• ASSIGNED TASK
Reproduce exactly, and only, the lines below from the one containing "R26: 560 (INV, VMID) -> 560 (VA, VMID)" through the one containing "R208: 4.7k (GND, VA) -> 4.7k (GND, N14)".

• DATASET EXCERPTS
*** Begin section ***

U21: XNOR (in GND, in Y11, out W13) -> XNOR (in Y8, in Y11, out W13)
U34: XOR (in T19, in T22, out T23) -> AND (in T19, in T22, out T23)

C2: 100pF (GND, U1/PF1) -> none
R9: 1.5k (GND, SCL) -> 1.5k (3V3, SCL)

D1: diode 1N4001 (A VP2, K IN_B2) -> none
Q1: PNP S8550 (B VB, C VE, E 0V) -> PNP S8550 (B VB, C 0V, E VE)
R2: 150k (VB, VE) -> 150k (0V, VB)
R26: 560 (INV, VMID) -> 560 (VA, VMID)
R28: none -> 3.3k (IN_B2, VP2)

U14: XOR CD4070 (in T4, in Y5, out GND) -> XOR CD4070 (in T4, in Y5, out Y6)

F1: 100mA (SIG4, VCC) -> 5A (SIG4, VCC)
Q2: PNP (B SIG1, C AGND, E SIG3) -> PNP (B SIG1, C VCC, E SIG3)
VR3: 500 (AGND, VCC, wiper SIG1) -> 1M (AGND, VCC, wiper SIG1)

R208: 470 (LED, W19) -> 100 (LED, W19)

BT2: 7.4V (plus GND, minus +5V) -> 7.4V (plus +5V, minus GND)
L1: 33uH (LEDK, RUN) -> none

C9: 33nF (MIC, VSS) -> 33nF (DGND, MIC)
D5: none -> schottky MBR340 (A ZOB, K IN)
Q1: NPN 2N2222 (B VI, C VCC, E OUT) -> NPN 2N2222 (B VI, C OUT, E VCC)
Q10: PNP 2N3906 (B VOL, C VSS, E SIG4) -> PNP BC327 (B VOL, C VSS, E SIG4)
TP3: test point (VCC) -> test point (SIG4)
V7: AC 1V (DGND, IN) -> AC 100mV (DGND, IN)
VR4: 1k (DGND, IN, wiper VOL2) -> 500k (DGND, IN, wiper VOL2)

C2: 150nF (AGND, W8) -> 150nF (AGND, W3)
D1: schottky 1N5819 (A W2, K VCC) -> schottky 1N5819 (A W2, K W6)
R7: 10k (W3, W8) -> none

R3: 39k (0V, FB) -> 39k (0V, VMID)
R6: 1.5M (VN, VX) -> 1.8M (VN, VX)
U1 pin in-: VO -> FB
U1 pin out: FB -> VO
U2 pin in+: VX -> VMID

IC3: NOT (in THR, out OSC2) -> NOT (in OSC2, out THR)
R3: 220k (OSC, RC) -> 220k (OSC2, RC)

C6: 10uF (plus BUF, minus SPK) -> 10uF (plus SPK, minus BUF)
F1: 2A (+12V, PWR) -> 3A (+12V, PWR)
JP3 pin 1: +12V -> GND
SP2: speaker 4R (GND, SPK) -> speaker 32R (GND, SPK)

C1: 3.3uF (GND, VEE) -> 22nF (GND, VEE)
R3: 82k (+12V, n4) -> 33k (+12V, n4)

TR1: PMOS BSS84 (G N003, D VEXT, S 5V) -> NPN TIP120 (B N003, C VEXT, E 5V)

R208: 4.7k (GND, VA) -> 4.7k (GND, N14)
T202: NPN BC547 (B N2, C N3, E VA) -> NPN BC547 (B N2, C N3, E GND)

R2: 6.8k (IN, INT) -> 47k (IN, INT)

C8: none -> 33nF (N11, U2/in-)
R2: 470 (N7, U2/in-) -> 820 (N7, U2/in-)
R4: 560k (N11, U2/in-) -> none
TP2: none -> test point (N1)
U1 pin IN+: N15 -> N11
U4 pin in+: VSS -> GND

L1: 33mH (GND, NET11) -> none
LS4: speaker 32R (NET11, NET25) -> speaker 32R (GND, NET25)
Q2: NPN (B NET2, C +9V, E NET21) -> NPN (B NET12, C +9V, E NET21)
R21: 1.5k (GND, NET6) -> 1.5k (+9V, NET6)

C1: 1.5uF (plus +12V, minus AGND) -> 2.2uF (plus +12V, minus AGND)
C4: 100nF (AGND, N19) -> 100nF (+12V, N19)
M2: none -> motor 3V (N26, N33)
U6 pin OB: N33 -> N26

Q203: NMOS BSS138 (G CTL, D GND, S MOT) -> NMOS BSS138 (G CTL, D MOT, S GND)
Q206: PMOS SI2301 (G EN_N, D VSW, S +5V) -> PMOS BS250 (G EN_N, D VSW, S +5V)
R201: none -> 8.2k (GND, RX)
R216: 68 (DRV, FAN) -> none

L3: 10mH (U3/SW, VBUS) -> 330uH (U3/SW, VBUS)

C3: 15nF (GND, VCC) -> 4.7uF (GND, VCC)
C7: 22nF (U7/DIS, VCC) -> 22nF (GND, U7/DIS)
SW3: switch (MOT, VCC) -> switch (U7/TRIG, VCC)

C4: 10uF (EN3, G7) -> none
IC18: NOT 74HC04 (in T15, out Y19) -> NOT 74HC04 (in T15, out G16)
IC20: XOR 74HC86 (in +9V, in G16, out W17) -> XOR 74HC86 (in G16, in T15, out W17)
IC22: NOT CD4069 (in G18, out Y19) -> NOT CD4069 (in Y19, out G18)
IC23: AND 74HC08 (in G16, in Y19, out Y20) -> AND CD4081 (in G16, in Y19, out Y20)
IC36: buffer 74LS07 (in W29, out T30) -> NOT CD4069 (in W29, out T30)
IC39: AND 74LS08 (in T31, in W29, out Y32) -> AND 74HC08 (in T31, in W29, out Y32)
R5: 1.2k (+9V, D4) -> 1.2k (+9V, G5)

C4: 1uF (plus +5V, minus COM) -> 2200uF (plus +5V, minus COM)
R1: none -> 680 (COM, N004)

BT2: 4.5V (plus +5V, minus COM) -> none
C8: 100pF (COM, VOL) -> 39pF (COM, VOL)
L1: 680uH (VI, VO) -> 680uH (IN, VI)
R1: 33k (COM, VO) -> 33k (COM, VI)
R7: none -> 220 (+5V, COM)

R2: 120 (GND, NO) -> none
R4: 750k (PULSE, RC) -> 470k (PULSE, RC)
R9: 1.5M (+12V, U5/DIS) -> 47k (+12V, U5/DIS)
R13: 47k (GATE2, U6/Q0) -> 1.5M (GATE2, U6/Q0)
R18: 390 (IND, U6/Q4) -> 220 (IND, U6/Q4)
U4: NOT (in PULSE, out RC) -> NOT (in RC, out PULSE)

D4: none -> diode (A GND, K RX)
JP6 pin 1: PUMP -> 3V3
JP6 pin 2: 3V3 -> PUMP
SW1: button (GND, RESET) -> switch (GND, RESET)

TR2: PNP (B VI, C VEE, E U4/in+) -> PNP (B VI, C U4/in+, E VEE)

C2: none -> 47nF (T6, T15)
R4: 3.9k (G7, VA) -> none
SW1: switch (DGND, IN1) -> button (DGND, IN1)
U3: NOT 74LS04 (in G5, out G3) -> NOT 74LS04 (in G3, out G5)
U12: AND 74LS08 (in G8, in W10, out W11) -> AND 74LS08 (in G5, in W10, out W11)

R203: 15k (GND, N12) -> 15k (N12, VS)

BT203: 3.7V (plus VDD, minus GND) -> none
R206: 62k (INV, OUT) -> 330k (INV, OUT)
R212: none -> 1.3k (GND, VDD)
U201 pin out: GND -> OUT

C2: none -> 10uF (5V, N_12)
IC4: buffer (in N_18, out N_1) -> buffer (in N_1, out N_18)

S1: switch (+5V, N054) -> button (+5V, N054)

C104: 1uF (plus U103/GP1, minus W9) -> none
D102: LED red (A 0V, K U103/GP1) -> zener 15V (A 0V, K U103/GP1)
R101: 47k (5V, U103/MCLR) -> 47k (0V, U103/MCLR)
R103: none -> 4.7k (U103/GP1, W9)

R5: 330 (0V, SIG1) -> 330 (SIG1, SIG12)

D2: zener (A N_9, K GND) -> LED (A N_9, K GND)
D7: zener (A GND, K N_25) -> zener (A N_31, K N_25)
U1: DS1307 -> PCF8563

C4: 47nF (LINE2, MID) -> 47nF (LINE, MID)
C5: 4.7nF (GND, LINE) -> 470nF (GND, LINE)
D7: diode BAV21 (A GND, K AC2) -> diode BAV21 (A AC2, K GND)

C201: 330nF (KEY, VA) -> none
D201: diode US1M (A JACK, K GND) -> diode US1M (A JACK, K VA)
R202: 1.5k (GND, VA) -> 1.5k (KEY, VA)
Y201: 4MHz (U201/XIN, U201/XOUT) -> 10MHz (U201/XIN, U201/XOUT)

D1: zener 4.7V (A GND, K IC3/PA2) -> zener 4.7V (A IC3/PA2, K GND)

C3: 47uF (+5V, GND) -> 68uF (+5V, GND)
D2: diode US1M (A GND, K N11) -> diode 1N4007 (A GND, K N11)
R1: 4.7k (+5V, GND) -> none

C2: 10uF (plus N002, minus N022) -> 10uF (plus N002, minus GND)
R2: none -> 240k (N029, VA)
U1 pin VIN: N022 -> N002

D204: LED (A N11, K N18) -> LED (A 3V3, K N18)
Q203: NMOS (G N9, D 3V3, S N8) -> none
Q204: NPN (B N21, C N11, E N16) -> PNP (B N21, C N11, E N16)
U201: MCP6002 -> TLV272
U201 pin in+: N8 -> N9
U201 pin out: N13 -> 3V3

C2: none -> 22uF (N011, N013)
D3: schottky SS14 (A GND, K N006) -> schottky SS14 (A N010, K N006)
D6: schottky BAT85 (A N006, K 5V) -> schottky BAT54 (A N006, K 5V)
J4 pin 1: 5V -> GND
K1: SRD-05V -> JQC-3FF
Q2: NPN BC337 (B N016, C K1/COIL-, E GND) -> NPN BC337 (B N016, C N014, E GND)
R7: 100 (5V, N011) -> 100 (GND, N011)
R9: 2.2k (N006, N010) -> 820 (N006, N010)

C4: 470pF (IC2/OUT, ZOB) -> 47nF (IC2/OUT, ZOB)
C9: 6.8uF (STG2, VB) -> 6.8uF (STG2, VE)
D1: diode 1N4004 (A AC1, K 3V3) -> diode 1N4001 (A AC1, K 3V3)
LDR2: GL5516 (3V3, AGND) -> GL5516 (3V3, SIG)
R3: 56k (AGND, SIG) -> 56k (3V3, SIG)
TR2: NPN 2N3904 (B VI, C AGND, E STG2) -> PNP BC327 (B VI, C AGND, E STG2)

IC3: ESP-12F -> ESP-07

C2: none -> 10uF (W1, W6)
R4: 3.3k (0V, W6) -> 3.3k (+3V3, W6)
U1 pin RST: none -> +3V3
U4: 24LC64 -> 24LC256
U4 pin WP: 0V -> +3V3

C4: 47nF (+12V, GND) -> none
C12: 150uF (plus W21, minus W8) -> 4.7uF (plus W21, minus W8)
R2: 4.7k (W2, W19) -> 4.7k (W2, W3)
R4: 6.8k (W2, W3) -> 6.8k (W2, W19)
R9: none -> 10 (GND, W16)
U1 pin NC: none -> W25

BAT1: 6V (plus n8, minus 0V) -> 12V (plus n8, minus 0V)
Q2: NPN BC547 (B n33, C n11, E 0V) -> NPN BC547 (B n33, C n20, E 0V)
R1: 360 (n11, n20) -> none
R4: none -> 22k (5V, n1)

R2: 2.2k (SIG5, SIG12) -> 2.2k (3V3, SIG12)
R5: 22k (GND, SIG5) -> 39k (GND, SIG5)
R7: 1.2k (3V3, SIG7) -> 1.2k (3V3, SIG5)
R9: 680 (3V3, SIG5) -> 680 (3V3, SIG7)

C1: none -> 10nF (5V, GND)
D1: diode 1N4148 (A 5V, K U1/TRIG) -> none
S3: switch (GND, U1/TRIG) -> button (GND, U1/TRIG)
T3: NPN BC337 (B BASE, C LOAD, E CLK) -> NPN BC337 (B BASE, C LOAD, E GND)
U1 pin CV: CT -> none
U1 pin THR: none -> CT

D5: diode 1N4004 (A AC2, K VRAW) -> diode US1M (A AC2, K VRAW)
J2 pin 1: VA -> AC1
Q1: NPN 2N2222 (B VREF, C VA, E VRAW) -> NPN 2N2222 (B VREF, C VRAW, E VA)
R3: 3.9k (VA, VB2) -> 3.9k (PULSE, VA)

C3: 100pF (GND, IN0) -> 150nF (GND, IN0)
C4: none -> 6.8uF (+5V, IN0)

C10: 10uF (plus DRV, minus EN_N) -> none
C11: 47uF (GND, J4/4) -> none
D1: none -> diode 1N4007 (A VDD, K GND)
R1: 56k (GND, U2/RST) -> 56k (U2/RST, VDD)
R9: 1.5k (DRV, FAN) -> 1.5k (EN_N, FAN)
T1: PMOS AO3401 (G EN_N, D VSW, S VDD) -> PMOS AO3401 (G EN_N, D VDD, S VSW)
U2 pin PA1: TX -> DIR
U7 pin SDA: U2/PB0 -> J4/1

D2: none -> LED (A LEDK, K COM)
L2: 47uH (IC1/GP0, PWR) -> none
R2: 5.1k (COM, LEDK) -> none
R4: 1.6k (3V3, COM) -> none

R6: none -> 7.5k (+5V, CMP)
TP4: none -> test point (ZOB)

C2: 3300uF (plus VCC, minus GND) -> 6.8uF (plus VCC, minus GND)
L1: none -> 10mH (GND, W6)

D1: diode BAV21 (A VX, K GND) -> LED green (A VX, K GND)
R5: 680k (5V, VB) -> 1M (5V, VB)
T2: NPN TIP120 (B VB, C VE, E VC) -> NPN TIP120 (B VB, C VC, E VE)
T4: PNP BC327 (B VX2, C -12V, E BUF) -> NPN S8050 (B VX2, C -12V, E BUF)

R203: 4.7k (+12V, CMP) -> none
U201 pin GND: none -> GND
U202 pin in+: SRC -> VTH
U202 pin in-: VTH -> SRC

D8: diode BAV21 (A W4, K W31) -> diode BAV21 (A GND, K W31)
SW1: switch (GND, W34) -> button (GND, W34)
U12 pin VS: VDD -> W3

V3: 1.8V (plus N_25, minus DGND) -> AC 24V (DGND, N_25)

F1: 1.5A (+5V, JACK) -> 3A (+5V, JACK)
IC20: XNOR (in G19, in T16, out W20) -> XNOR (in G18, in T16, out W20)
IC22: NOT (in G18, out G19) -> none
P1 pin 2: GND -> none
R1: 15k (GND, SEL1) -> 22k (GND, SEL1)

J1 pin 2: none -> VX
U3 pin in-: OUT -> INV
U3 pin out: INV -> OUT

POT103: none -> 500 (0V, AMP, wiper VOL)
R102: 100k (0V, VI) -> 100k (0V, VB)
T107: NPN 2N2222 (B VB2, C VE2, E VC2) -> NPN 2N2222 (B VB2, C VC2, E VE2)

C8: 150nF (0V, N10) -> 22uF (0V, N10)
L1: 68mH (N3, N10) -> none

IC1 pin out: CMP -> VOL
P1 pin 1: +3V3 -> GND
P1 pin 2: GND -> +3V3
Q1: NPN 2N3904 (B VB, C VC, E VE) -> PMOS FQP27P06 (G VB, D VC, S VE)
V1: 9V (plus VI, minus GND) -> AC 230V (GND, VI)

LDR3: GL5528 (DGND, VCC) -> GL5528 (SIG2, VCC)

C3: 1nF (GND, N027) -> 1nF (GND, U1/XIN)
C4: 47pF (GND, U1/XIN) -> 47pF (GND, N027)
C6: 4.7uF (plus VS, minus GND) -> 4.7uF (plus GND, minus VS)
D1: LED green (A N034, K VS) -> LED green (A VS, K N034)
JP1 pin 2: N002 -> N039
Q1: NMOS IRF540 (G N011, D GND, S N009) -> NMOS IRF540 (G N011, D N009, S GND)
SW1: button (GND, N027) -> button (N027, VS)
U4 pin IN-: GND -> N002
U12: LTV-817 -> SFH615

*** End section ***

• RESULT FOR THIS EXERCISE
R26: 560 (INV, VMID) -> 560 (VA, VMID)
R28: none -> 3.3k (IN_B2, VP2)

U14: XOR CD4070 (in T4, in Y5, out GND) -> XOR CD4070 (in T4, in Y5, out Y6)

F1: 100mA (SIG4, VCC) -> 5A (SIG4, VCC)
Q2: PNP (B SIG1, C AGND, E SIG3) -> PNP (B SIG1, C VCC, E SIG3)
VR3: 500 (AGND, VCC, wiper SIG1) -> 1M (AGND, VCC, wiper SIG1)

R208: 470 (LED, W19) -> 100 (LED, W19)

BT2: 7.4V (plus GND, minus +5V) -> 7.4V (plus +5V, minus GND)
L1: 33uH (LEDK, RUN) -> none

C9: 33nF (MIC, VSS) -> 33nF (DGND, MIC)
D5: none -> schottky MBR340 (A ZOB, K IN)
Q1: NPN 2N2222 (B VI, C VCC, E OUT) -> NPN 2N2222 (B VI, C OUT, E VCC)
Q10: PNP 2N3906 (B VOL, C VSS, E SIG4) -> PNP BC327 (B VOL, C VSS, E SIG4)
TP3: test point (VCC) -> test point (SIG4)
V7: AC 1V (DGND, IN) -> AC 100mV (DGND, IN)
VR4: 1k (DGND, IN, wiper VOL2) -> 500k (DGND, IN, wiper VOL2)

C2: 150nF (AGND, W8) -> 150nF (AGND, W3)
D1: schottky 1N5819 (A W2, K VCC) -> schottky 1N5819 (A W2, K W6)
R7: 10k (W3, W8) -> none

R3: 39k (0V, FB) -> 39k (0V, VMID)
R6: 1.5M (VN, VX) -> 1.8M (VN, VX)
U1 pin in-: VO -> FB
U1 pin out: FB -> VO
U2 pin in+: VX -> VMID

IC3: NOT (in THR, out OSC2) -> NOT (in OSC2, out THR)
R3: 220k (OSC, RC) -> 220k (OSC2, RC)

C6: 10uF (plus BUF, minus SPK) -> 10uF (plus SPK, minus BUF)
F1: 2A (+12V, PWR) -> 3A (+12V, PWR)
JP3 pin 1: +12V -> GND
SP2: speaker 4R (GND, SPK) -> speaker 32R (GND, SPK)

C1: 3.3uF (GND, VEE) -> 22nF (GND, VEE)
R3: 82k (+12V, n4) -> 33k (+12V, n4)

TR1: PMOS BSS84 (G N003, D VEXT, S 5V) -> NPN TIP120 (B N003, C VEXT, E 5V)

R208: 4.7k (GND, VA) -> 4.7k (GND, N14)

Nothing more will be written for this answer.